→ Data supplied
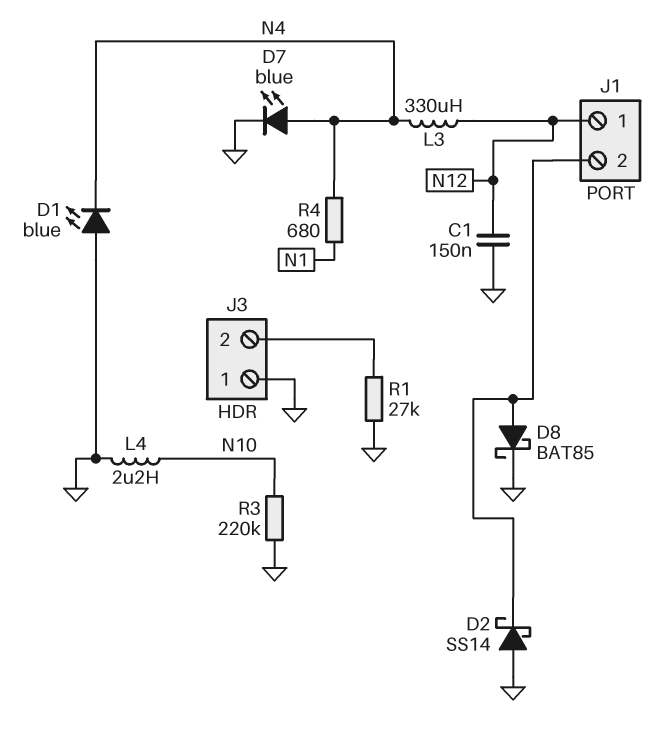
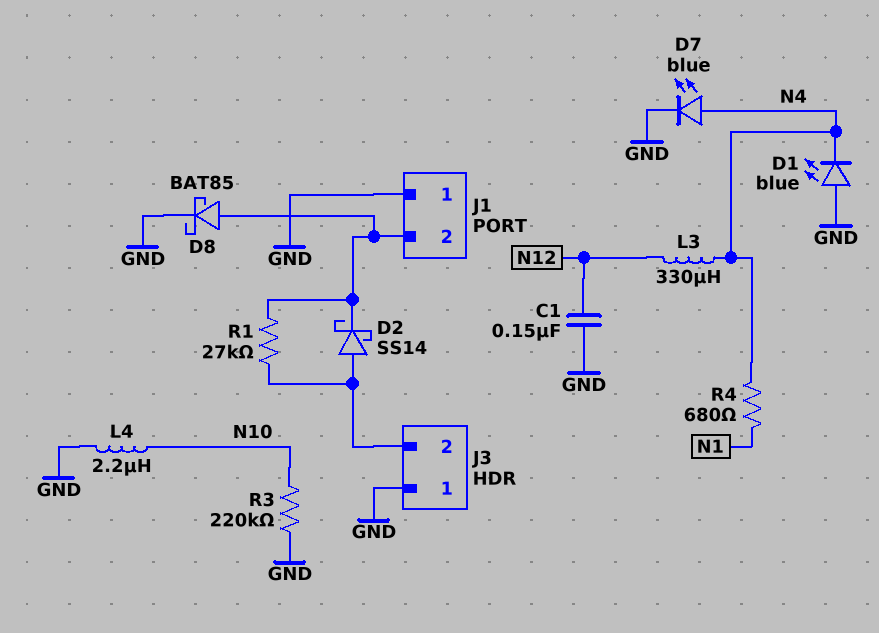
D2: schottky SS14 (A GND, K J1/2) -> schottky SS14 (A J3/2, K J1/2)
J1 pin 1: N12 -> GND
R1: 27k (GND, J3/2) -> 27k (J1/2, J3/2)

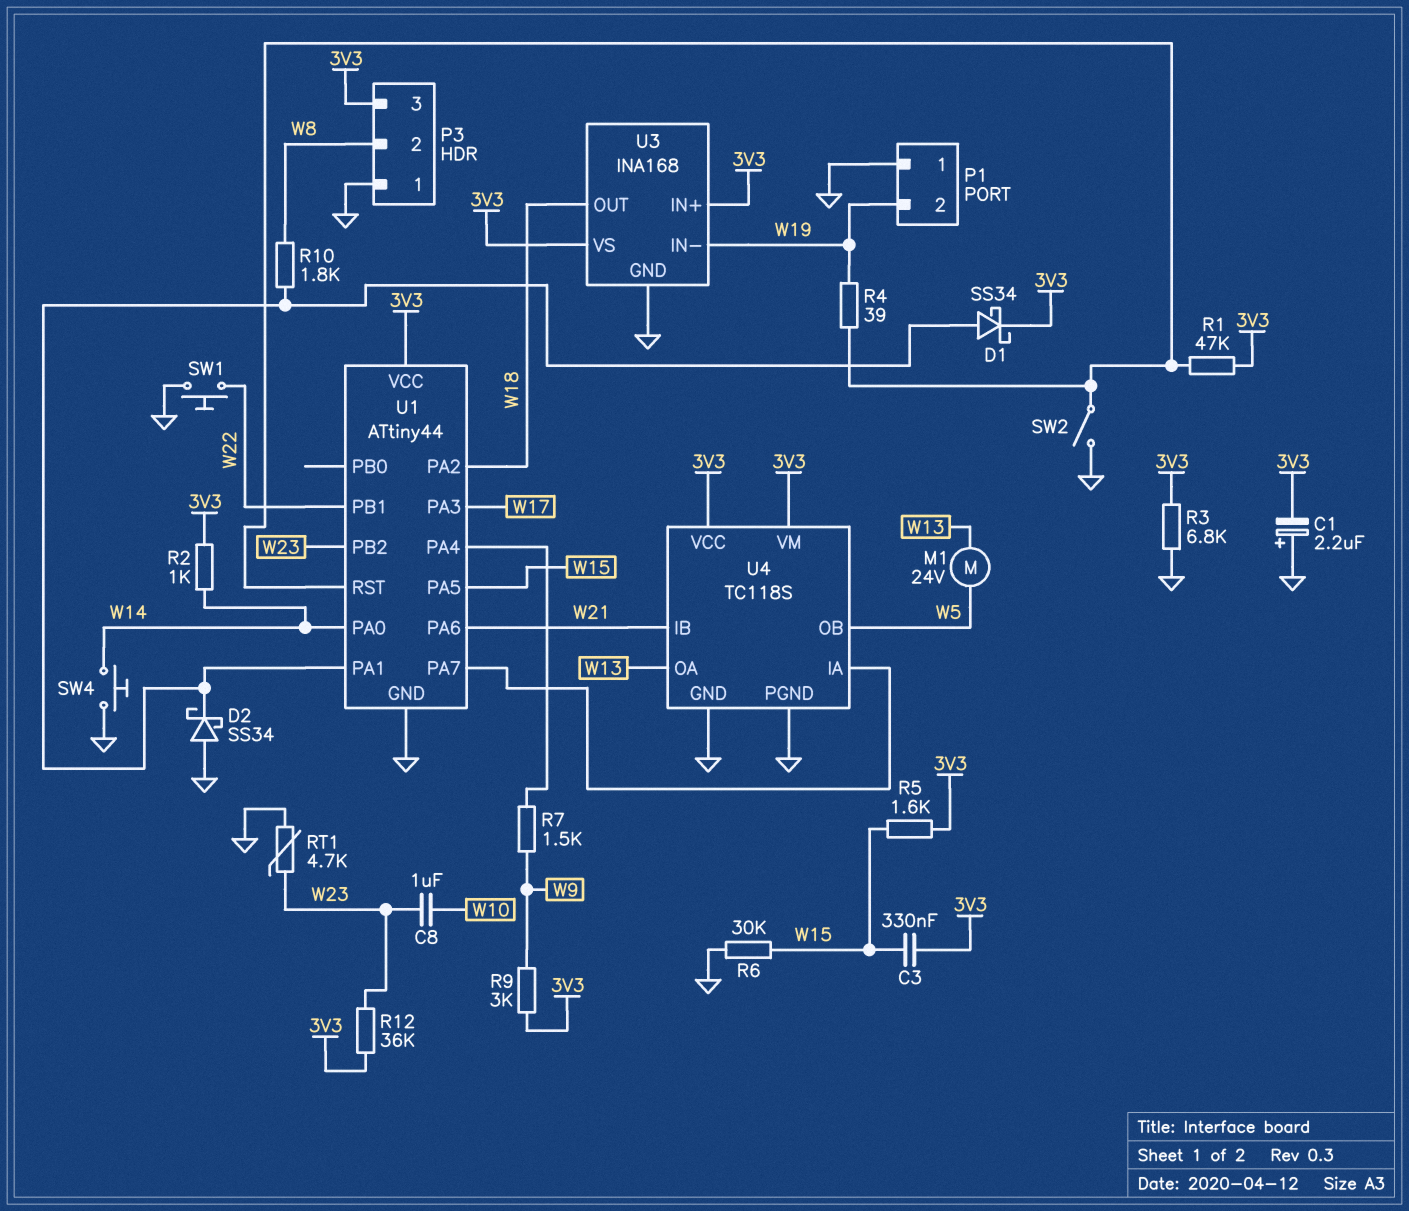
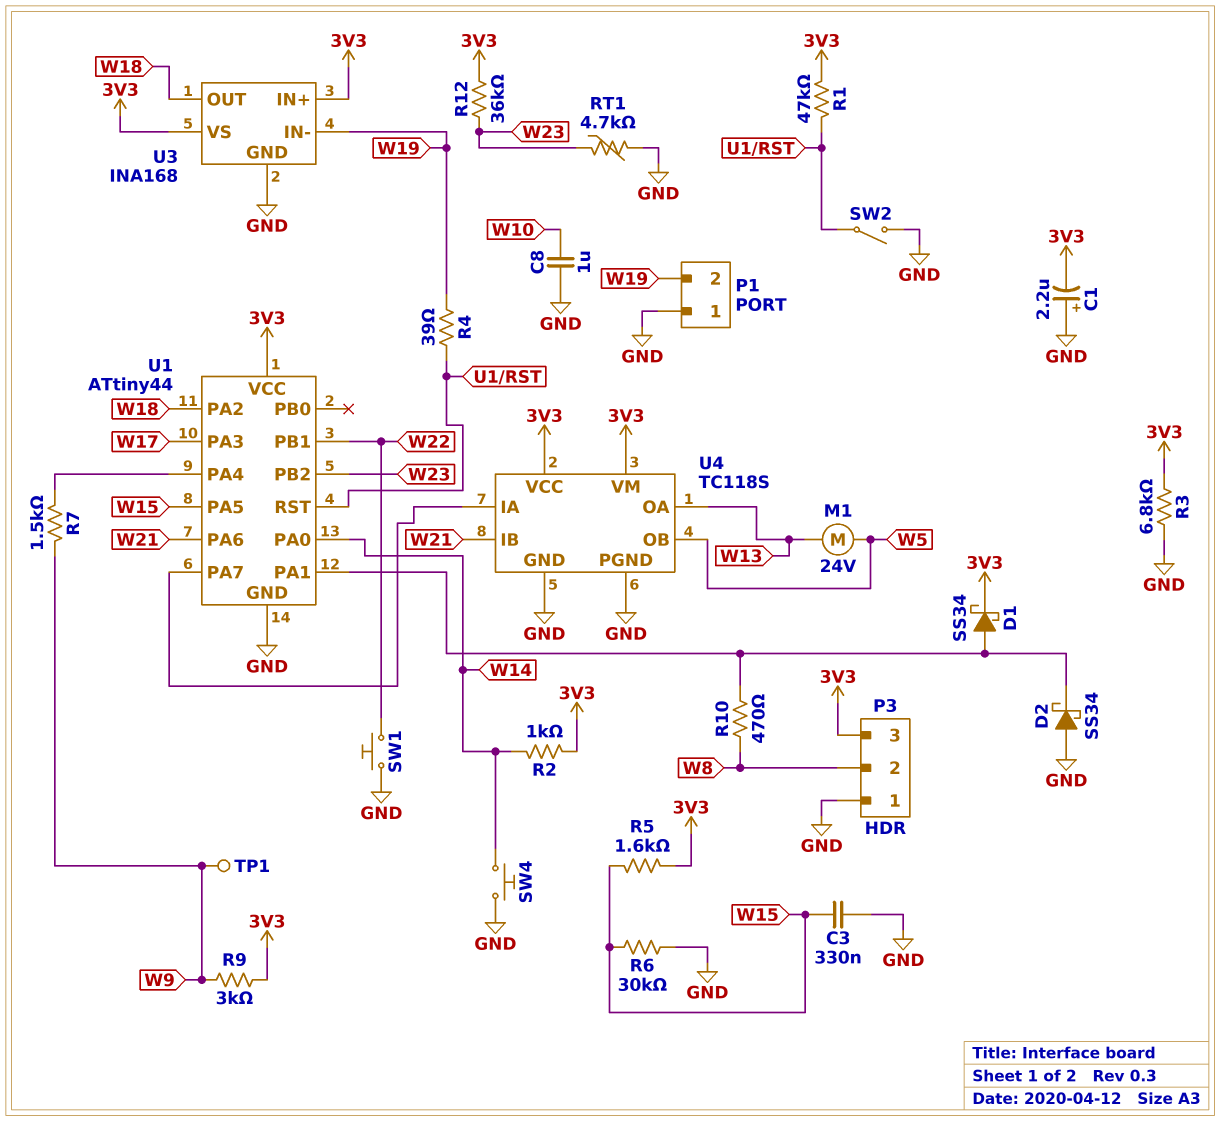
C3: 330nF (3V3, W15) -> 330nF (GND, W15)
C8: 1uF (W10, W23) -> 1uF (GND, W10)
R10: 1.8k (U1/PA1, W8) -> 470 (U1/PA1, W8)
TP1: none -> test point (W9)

→ Exercise directions
Could you copy exactly the lines from the one containing "C8: 1uF (W10, W23) -> 1uF (GND, W10)" through the end of the records above, and nothing more?

→ Expected answer
C8: 1uF (W10, W23) -> 1uF (GND, W10)
R10: 1.8k (U1/PA1, W8) -> 470 (U1/PA1, W8)
TP1: none -> test point (W9)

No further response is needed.